• Aim of the exercise
Each line of the data must be copied exactly.

Change detection outputs:
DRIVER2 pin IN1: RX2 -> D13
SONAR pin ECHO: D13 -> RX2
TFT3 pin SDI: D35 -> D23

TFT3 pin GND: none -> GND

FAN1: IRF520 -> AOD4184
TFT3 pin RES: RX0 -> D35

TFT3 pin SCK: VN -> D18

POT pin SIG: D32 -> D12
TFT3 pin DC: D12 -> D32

• Finished task
DRIVER2 pin IN1: RX2 -> D13
SONAR pin ECHO: D13 -> RX2
TFT3 pin SDI: D35 -> D23

TFT3 pin GND: none -> GND

FAN1: IRF520 -> AOD4184
TFT3 pin RES: RX0 -> D35

TFT3 pin SCK: VN -> D18

POT pin SIG: D32 -> D12
TFT3 pin DC: D12 -> D32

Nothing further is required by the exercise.